What this task involves
From the data below, set down exactly the lines between the one holding "camera: 85 degrees left, 10 degrees down" and the one holding "delete | cadeau/jaune", inclusive, and no others.

Data
============
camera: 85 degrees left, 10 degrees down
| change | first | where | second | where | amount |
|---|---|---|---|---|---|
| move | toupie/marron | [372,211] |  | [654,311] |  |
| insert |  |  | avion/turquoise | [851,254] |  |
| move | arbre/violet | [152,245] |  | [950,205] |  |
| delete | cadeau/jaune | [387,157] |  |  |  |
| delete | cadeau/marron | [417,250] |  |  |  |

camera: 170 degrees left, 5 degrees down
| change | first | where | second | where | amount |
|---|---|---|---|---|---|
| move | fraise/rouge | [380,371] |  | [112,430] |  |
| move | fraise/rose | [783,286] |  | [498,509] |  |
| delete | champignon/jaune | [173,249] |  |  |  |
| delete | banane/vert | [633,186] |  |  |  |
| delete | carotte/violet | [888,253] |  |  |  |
============
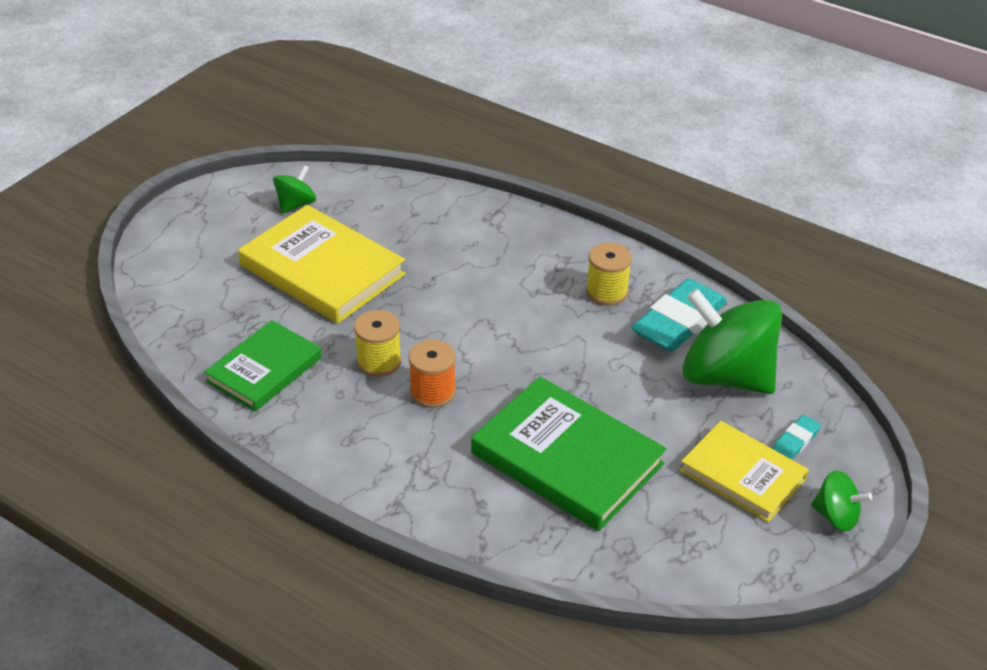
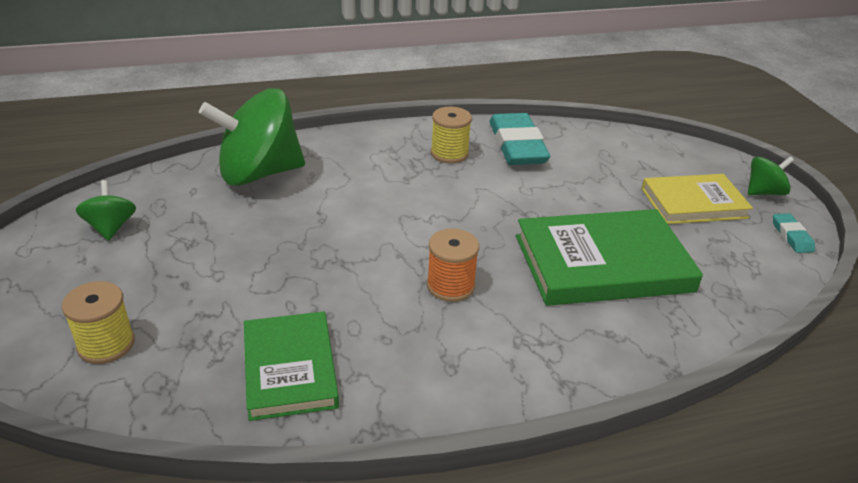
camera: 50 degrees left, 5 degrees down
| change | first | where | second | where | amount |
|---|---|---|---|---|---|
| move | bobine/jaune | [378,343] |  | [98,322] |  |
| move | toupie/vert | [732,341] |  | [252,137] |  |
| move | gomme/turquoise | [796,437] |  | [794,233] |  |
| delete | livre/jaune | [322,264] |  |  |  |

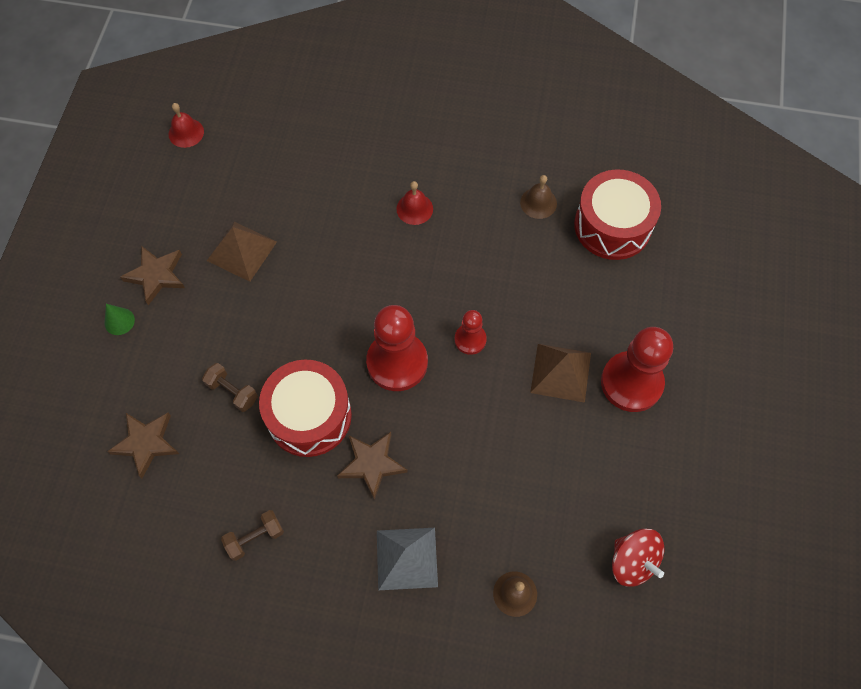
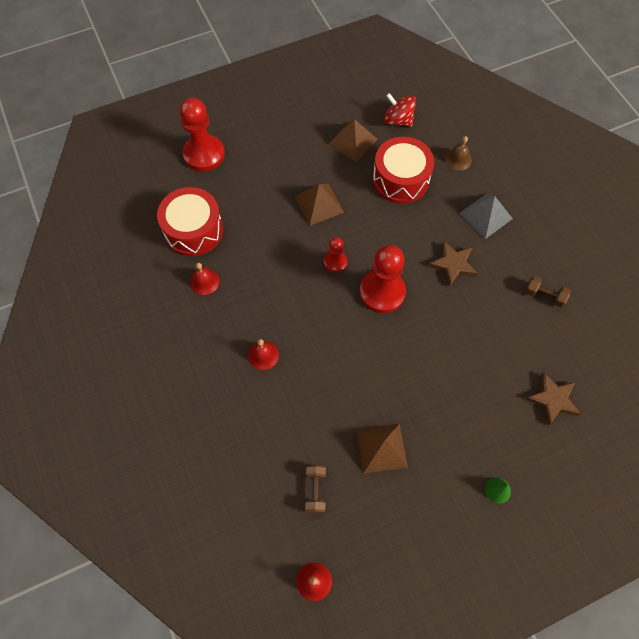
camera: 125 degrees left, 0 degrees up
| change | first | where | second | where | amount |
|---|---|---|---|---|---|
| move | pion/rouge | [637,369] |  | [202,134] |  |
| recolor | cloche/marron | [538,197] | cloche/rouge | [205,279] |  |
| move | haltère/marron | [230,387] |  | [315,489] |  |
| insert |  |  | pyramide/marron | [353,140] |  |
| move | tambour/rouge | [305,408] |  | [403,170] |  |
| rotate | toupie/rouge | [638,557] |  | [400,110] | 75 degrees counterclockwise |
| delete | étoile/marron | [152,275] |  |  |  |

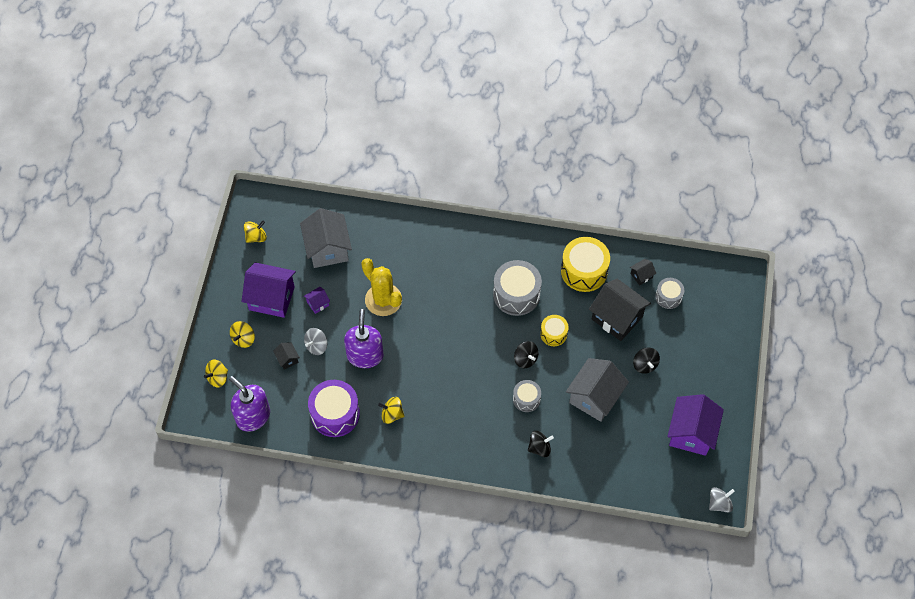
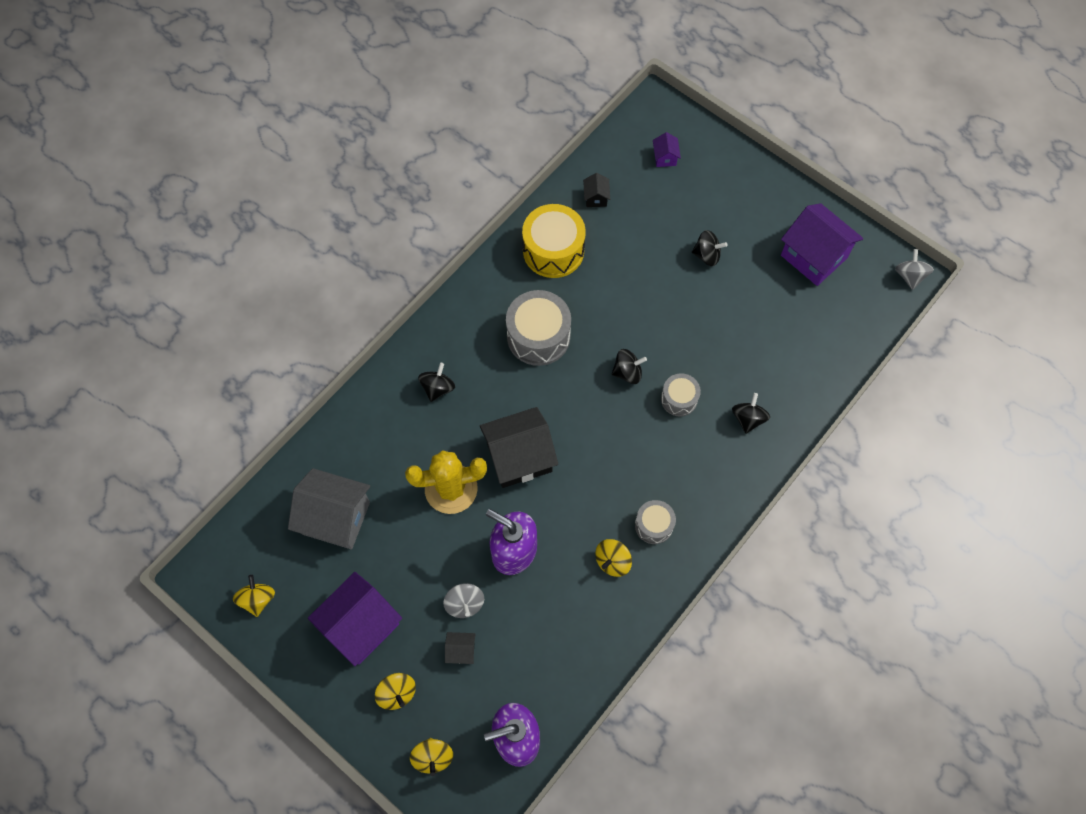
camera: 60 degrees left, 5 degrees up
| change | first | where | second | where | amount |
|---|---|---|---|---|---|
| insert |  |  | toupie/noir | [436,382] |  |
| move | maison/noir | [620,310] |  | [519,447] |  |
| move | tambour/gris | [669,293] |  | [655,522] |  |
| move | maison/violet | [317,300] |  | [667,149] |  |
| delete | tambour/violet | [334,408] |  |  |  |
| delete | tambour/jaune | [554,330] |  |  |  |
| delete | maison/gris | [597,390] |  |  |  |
============
Written response
camera: 85 degrees left, 10 degrees down
| change | first | where | second | where | amount |
|---|---|---|---|---|---|
| move | toupie/marron | [372,211] |  | [654,311] |  |
| insert |  |  | avion/turquoise | [851,254] |  |
| move | arbre/violet | [152,245] |  | [950,205] |  |
| delete | cadeau/jaune | [387,157] |  |  |  |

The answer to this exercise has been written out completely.